REQUIRED ACTION: Search the records for the line with "pink bowl: 3 -> 6". Output that line and each line after it, exactly, and stop at the end; omit pictures.

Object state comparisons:
%%
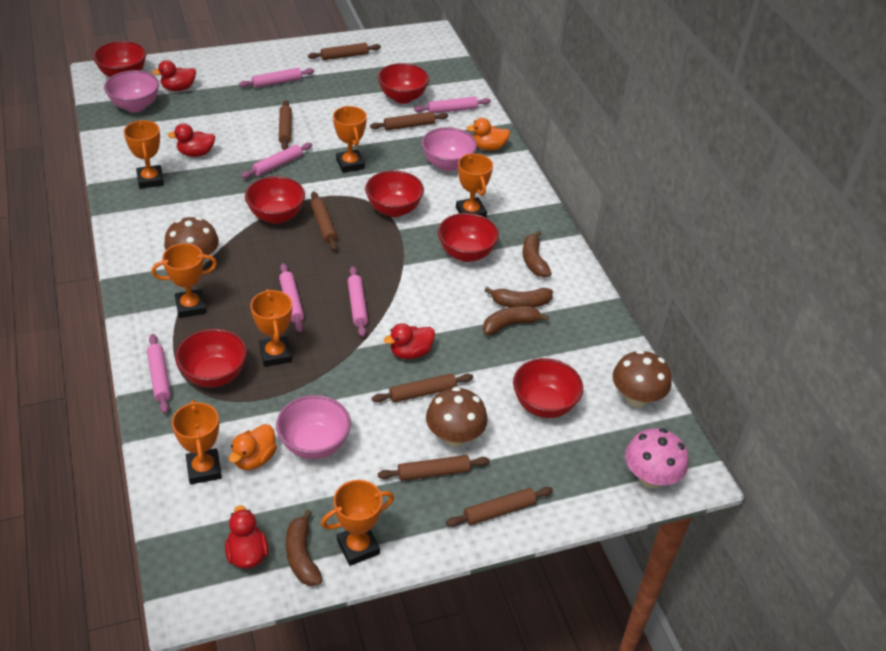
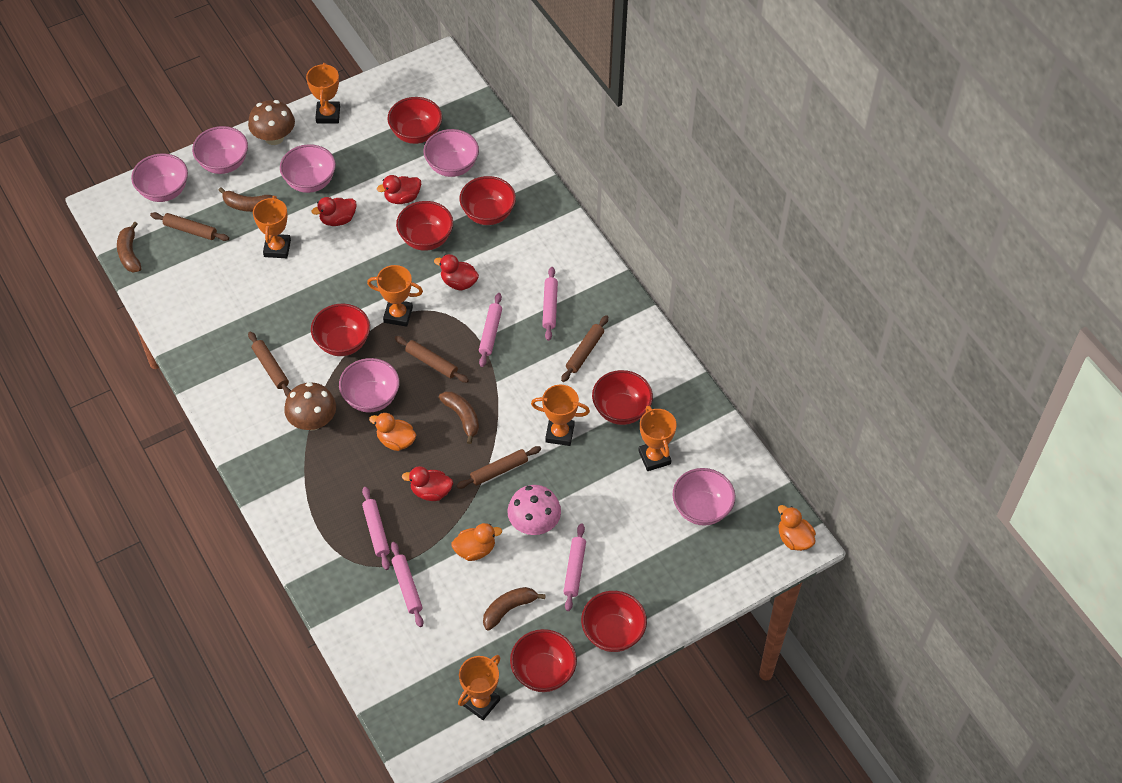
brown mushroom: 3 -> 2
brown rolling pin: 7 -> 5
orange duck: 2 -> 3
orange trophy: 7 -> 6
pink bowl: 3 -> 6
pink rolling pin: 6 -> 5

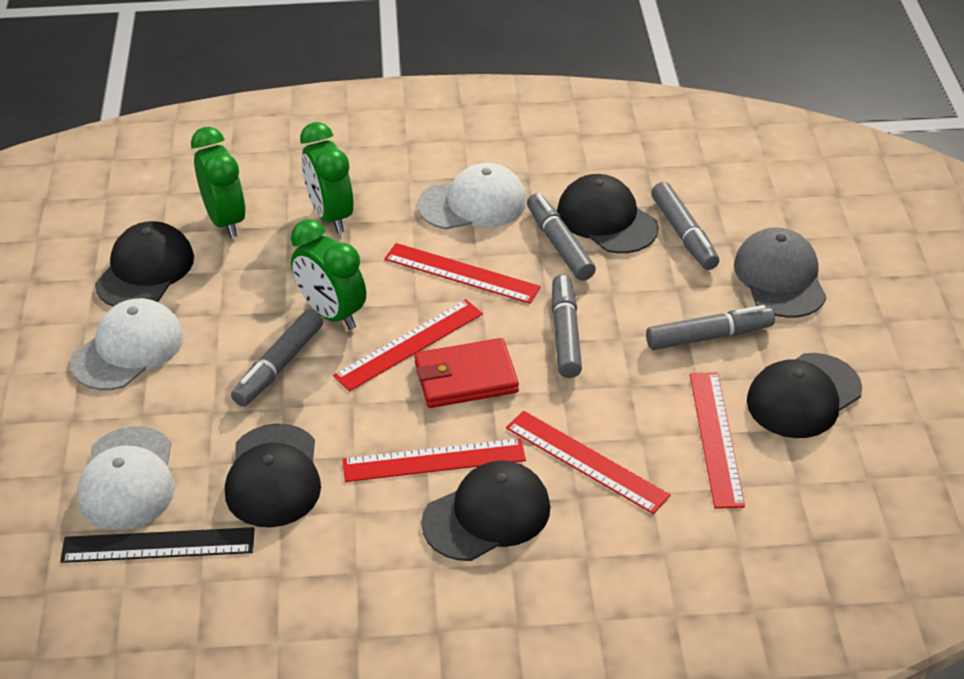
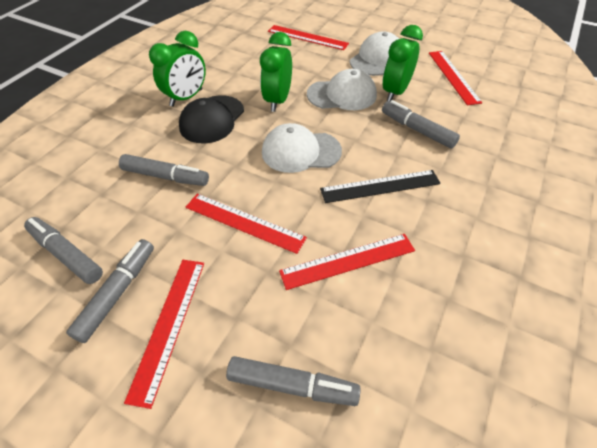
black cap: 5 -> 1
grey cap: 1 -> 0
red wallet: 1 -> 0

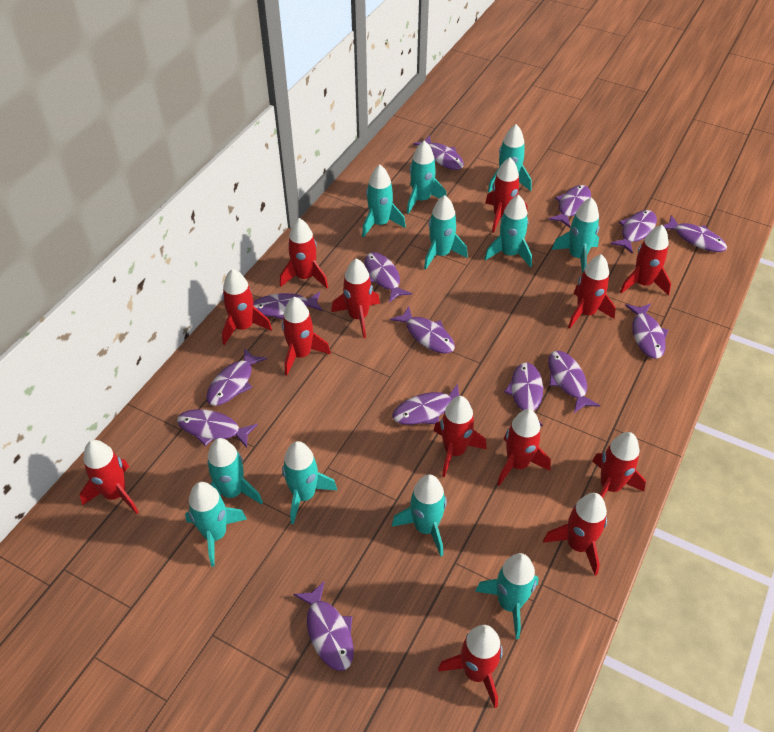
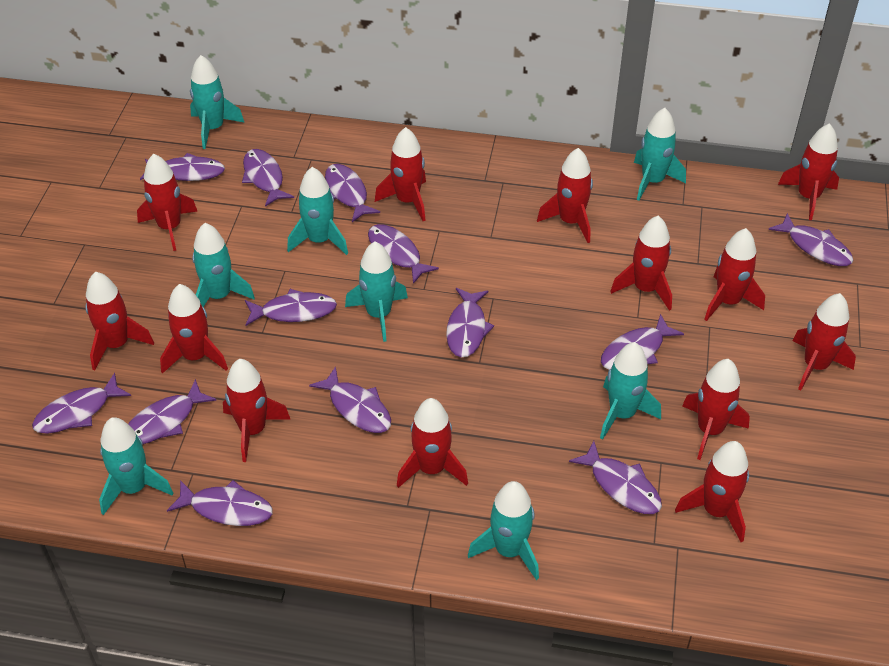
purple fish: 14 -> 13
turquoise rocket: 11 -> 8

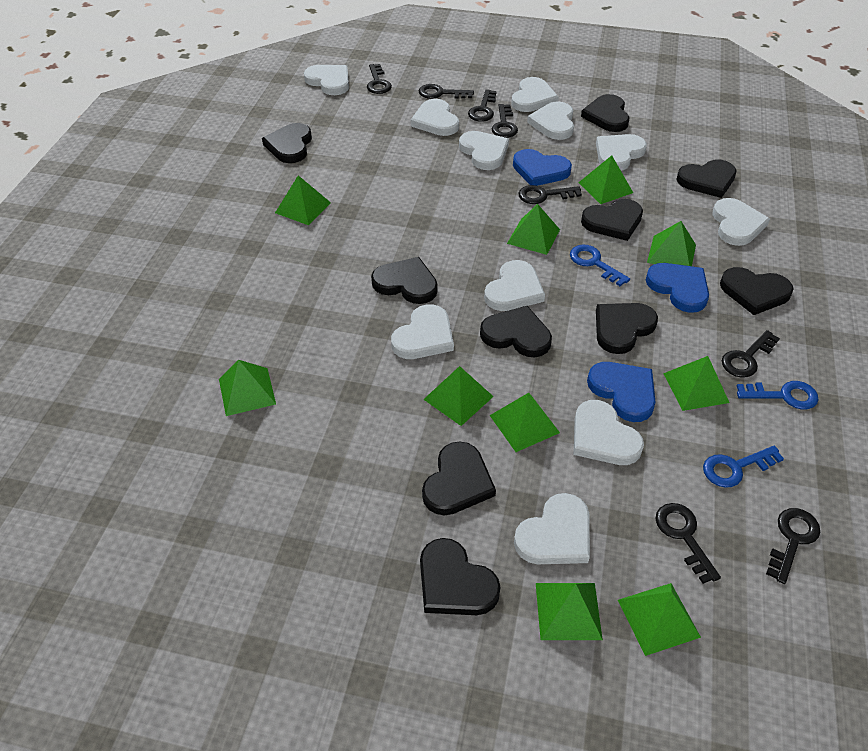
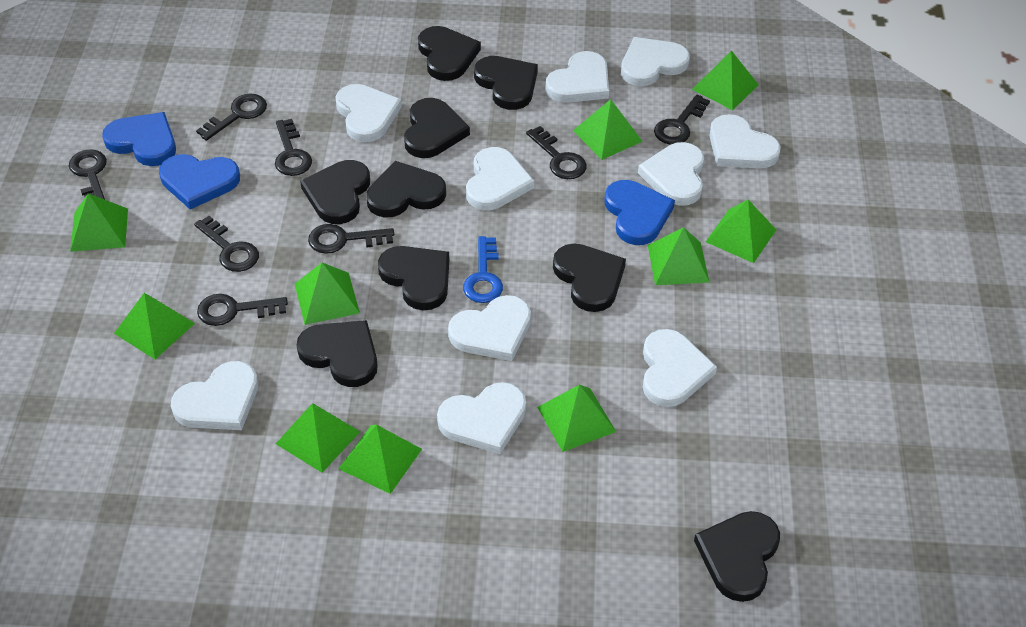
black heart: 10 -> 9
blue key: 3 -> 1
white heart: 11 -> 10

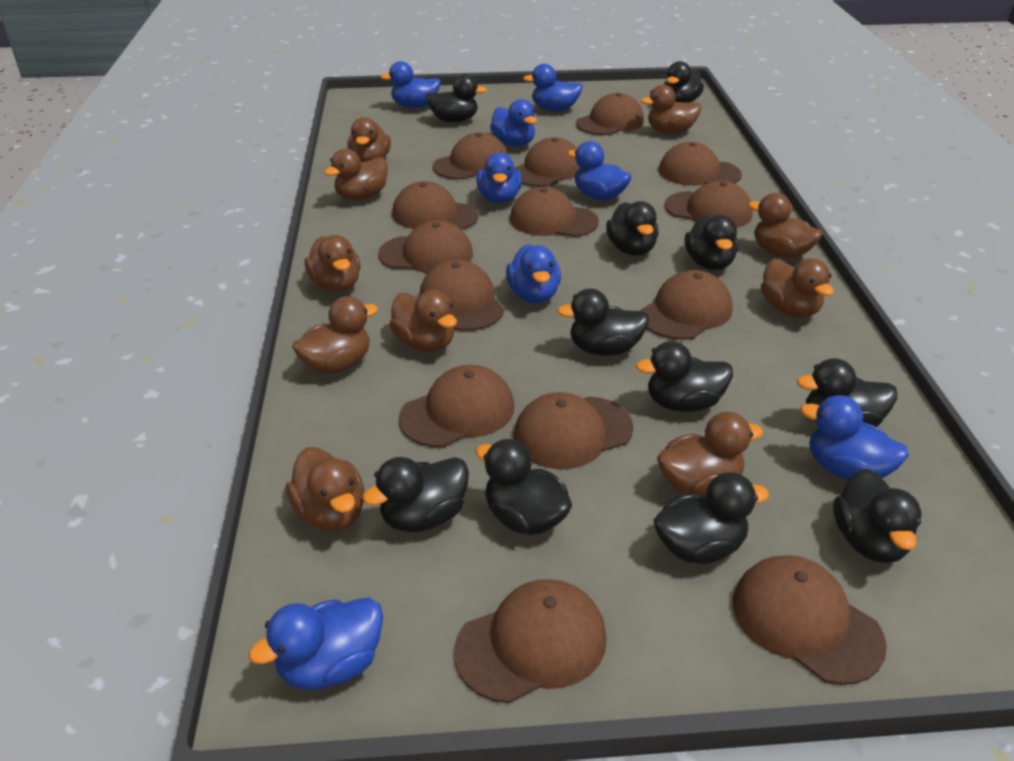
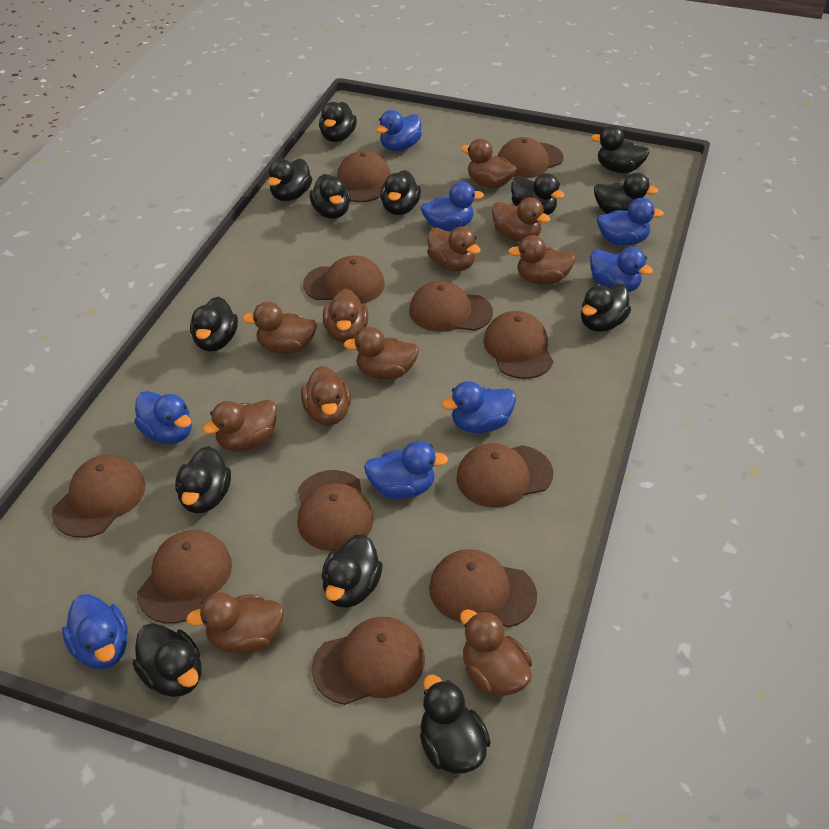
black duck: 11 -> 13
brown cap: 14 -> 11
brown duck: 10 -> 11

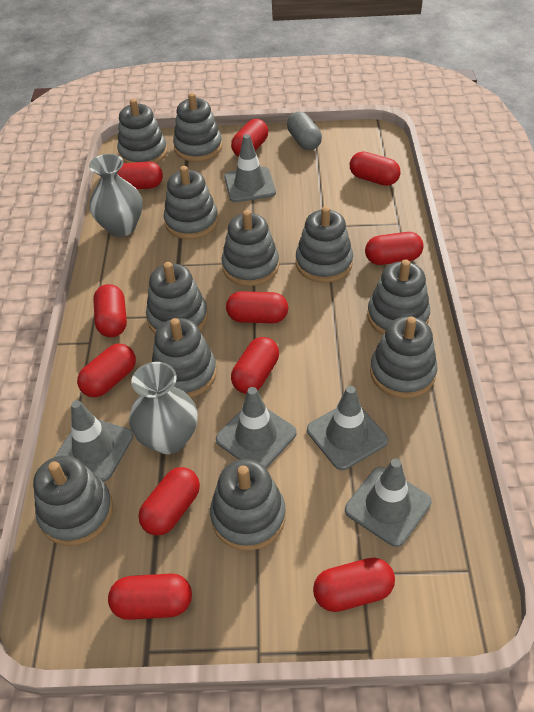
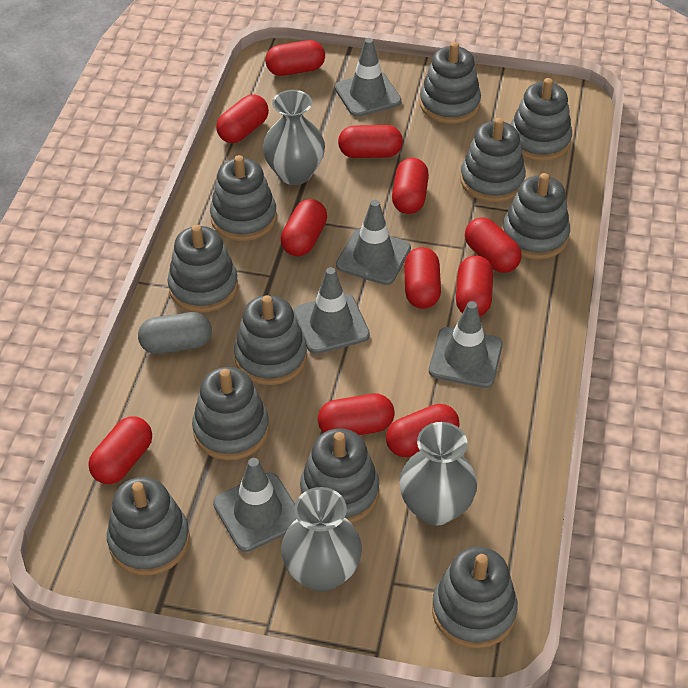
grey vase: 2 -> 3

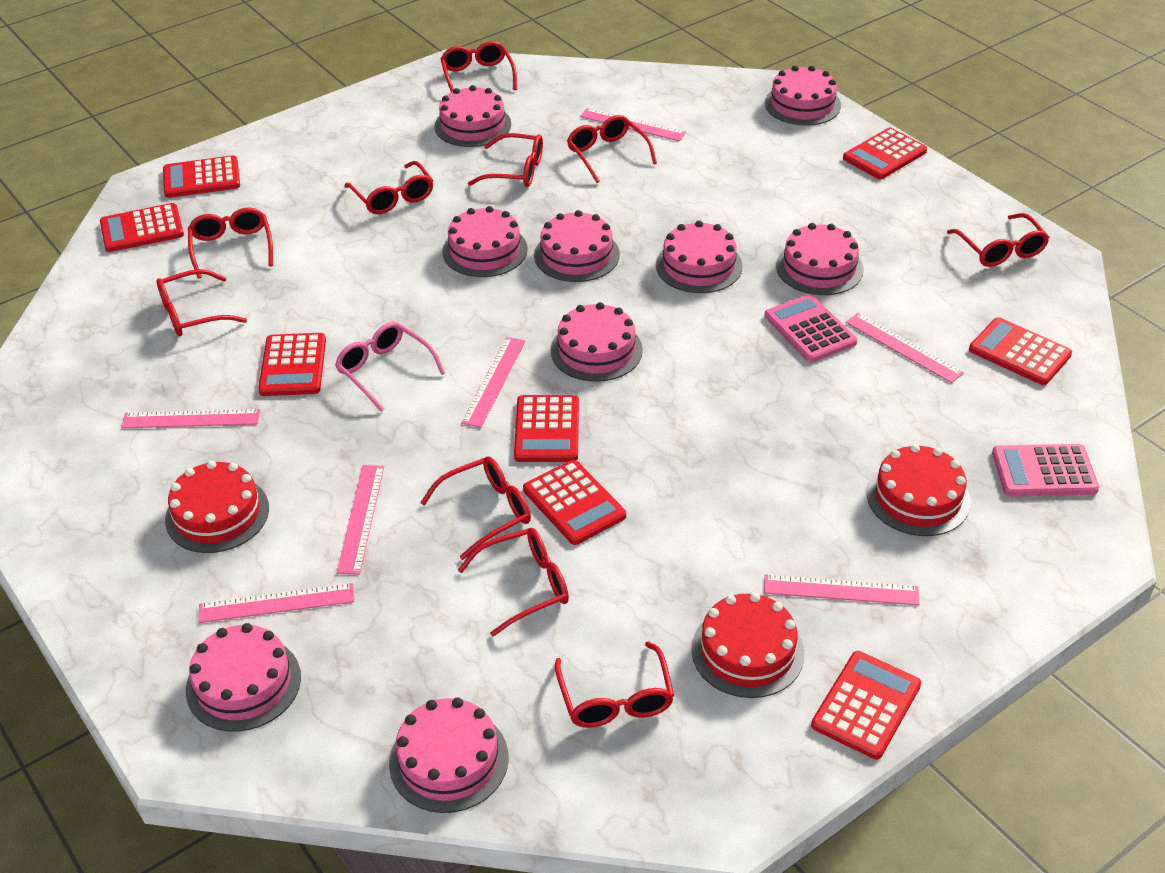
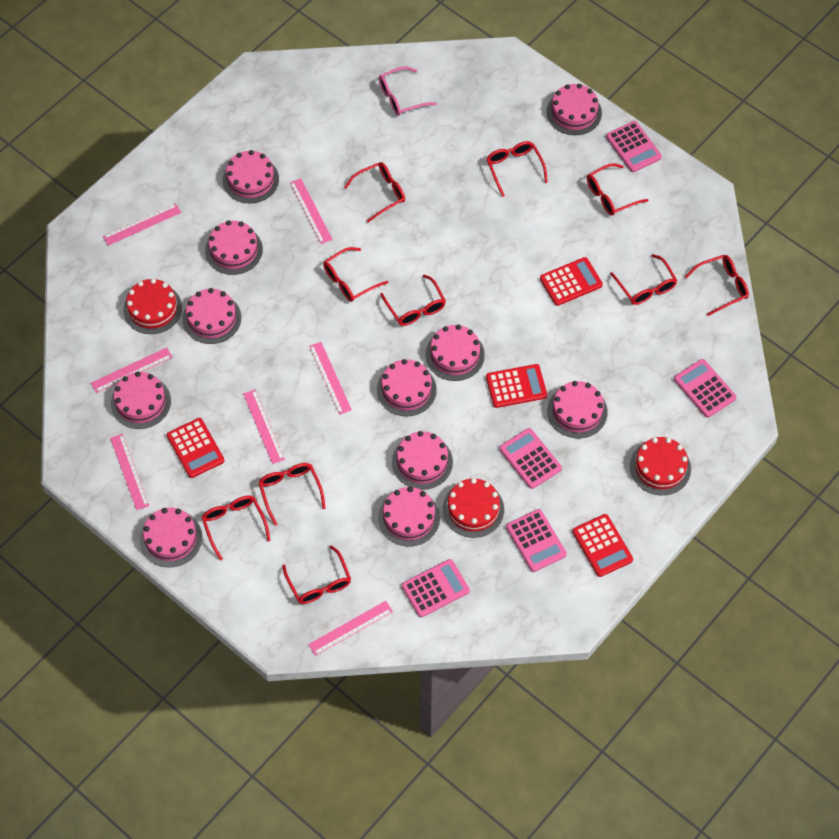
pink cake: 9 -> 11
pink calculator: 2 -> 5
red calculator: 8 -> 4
%%
RESULT OF THIS TASK:
pink bowl: 3 -> 6
pink rolling pin: 6 -> 5

black cap: 5 -> 1
grey cap: 1 -> 0
red wallet: 1 -> 0

purple fish: 14 -> 13
turquoise rocket: 11 -> 8

black heart: 10 -> 9
blue key: 3 -> 1
white heart: 11 -> 10

black duck: 11 -> 13
brown cap: 14 -> 11
brown duck: 10 -> 11

grey vase: 2 -> 3

pink cake: 9 -> 11
pink calculator: 2 -> 5
red calculator: 8 -> 4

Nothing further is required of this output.